• [Record extracts]:
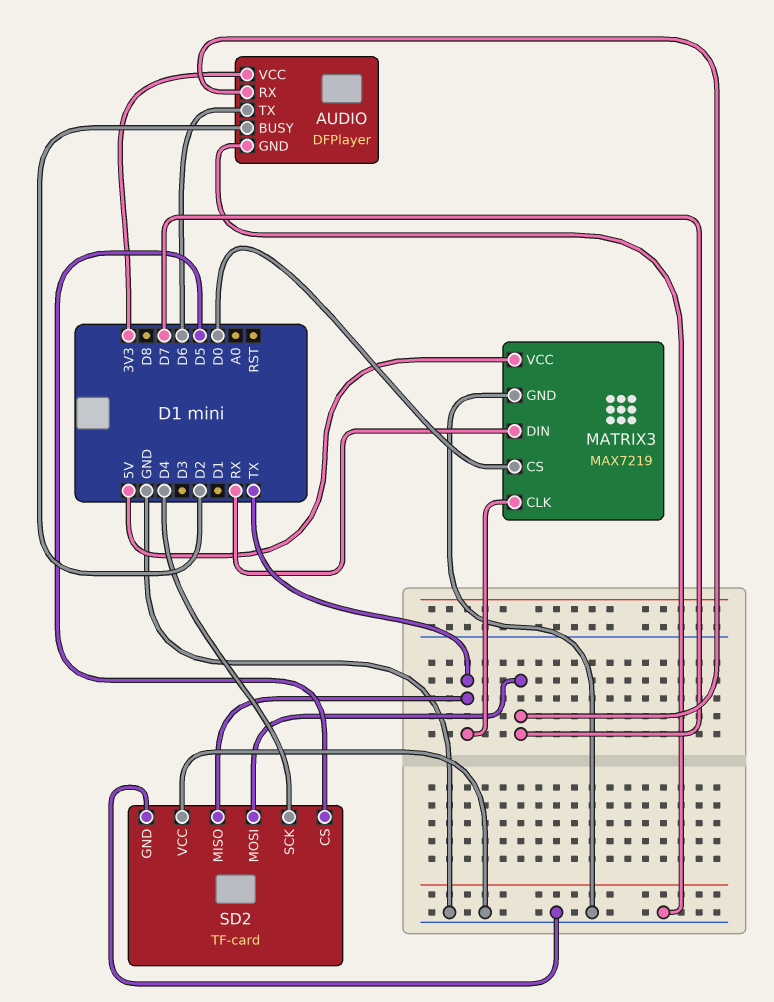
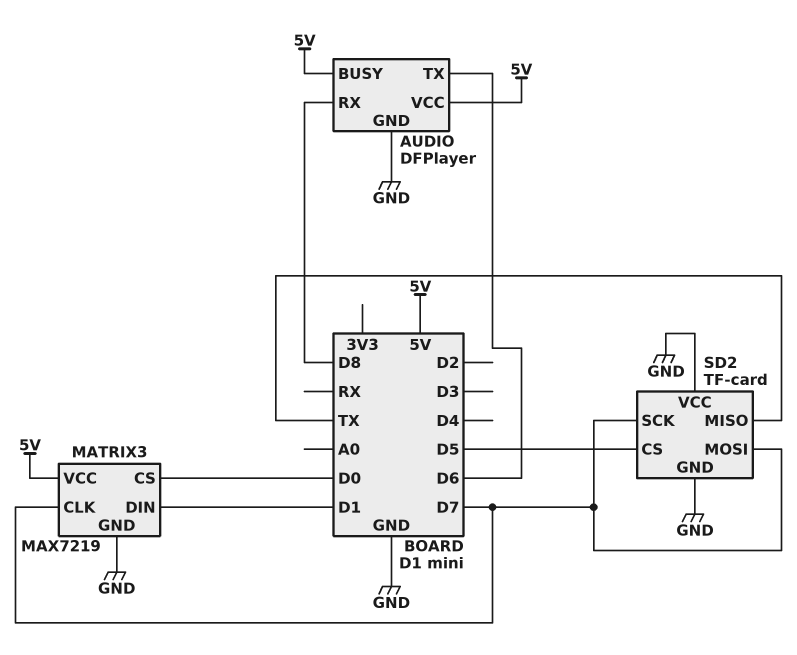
AUDIO pin BUSY: D2 -> 5V
AUDIO pin RX: D7 -> D8
AUDIO pin VCC: 3V3 -> 5V
MATRIX3 pin CLK: TX -> D7
MATRIX3 pin DIN: RX -> D1
SD2 pin SCK: D4 -> D7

• [Your goal]: Output all the data above verbatim, leaving out images.

• [Task response]:
AUDIO pin BUSY: D2 -> 5V
AUDIO pin RX: D7 -> D8
AUDIO pin VCC: 3V3 -> 5V
MATRIX3 pin CLK: TX -> D7
MATRIX3 pin DIN: RX -> D1
SD2 pin SCK: D4 -> D7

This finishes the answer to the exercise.